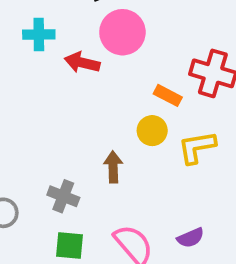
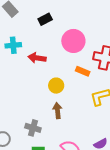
pink circle: (122, 32) -> (73, 41), moved
yellow circle: (152, 131) -> (56, 86), moved

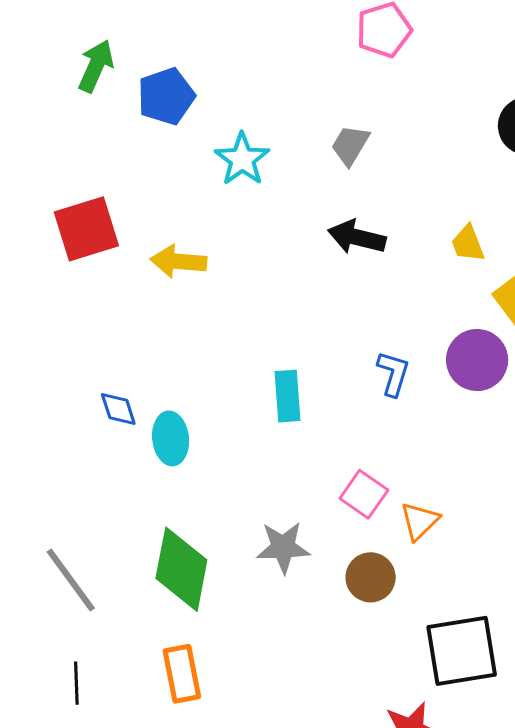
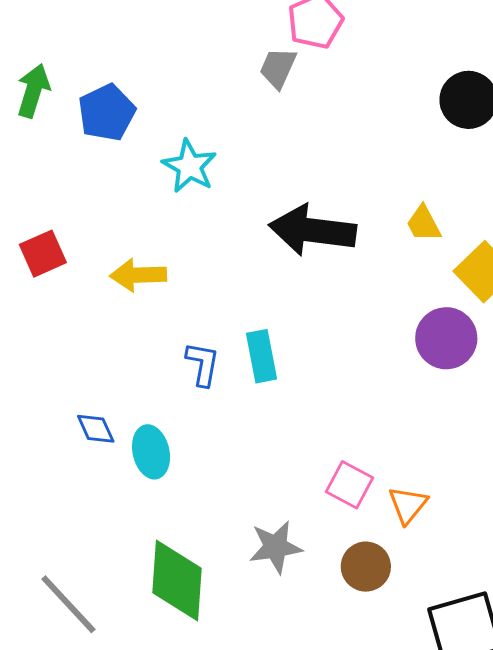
gray trapezoid: (350, 145) -> (278, 68), moved
red square: (86, 229) -> (43, 254), size x0.7
black arrow: (357, 237) -> (313, 230), size x1.5
blue L-shape: (393, 374) -> (203, 364), moved
cyan rectangle: (287, 396) -> (262, 356), moved

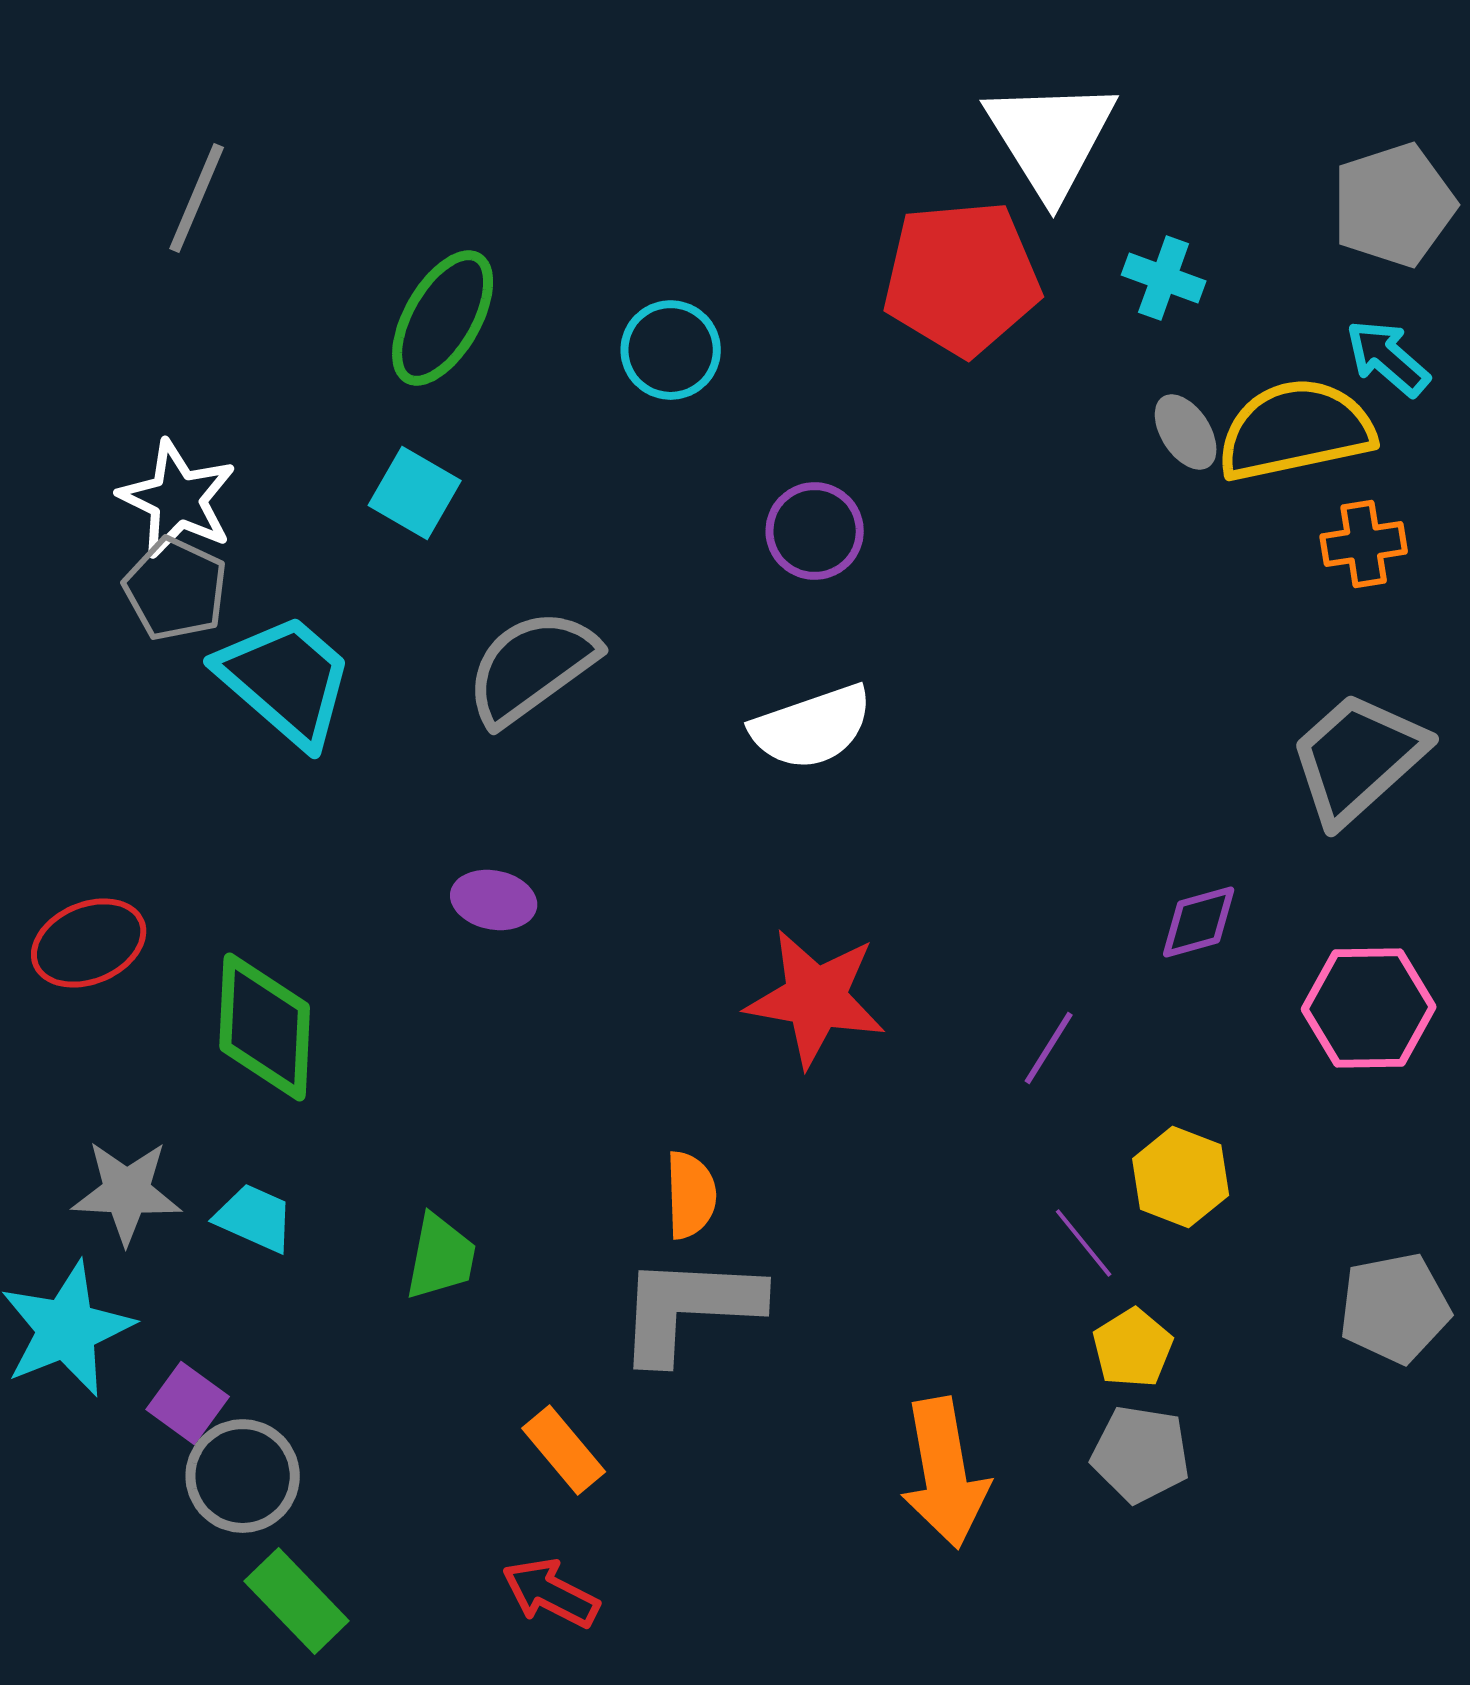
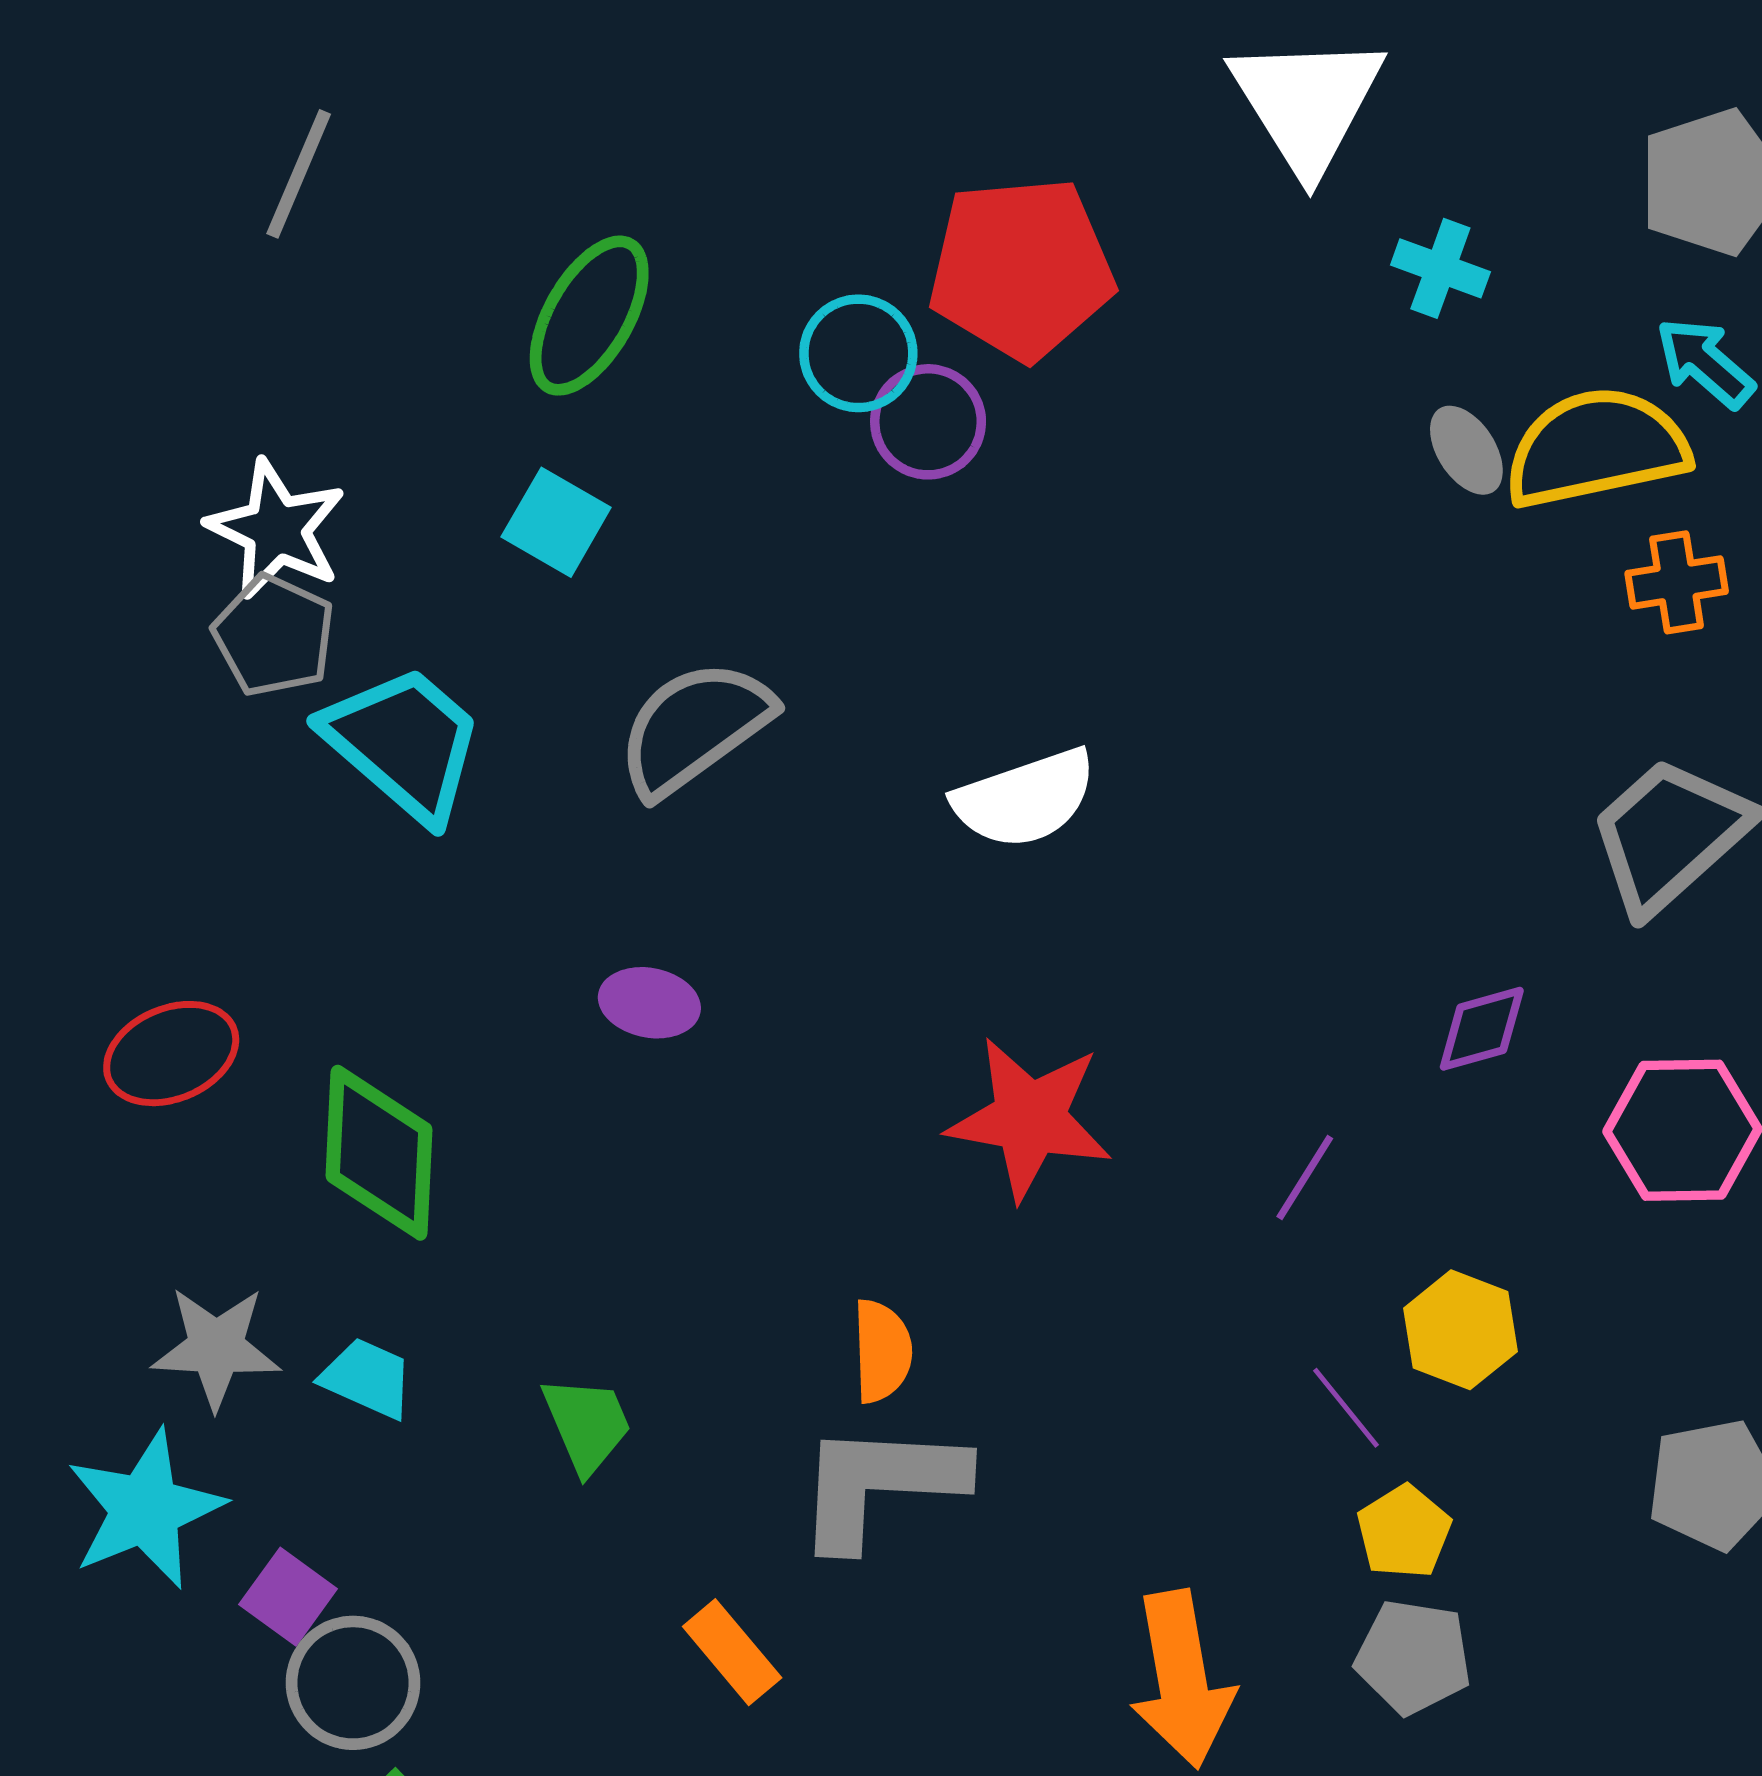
red pentagon: (962, 278) -> (1021, 268), moved
purple circle: (815, 531) -> (928, 422), moved
green trapezoid: (441, 1257) -> (587, 1424), turned -34

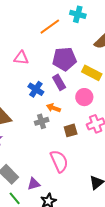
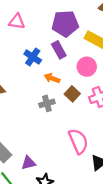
gray cross: (42, 121) -> (47, 103), moved
brown square: (71, 130) -> (72, 94), moved, turned -32
pink semicircle: (59, 161) -> (78, 141), moved

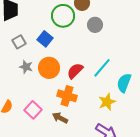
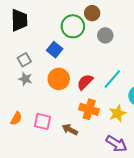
gray square: (19, 42) -> (24, 60), moved
gray star: (26, 67) -> (25, 79), moved
orange cross: (67, 96) -> (89, 109), moved
pink square: (33, 110) -> (43, 121), turned -30

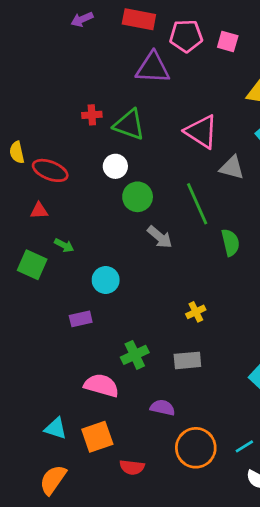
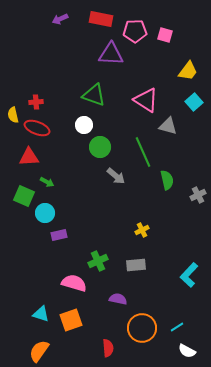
red cross: (92, 115) -> (36, 102), moved
red triangle: (39, 211) -> (29, 157), size x1.5
cyan circle: (106, 280) -> (45, 213), moved
red semicircle: (132, 467) -> (108, 348), moved, turned -102

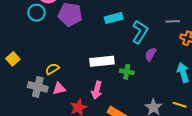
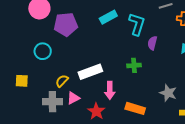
──────
Task description – Go through the material and report each line that holds the string "turned".

Exercise solution –
green trapezoid: (441, 1257) -> (587, 1424), turned -34
brown square: (71, 130) -> (72, 94), moved, turned -32
pink square: (33, 110) -> (43, 121), turned -30
red semicircle: (132, 467) -> (108, 348), moved, turned -102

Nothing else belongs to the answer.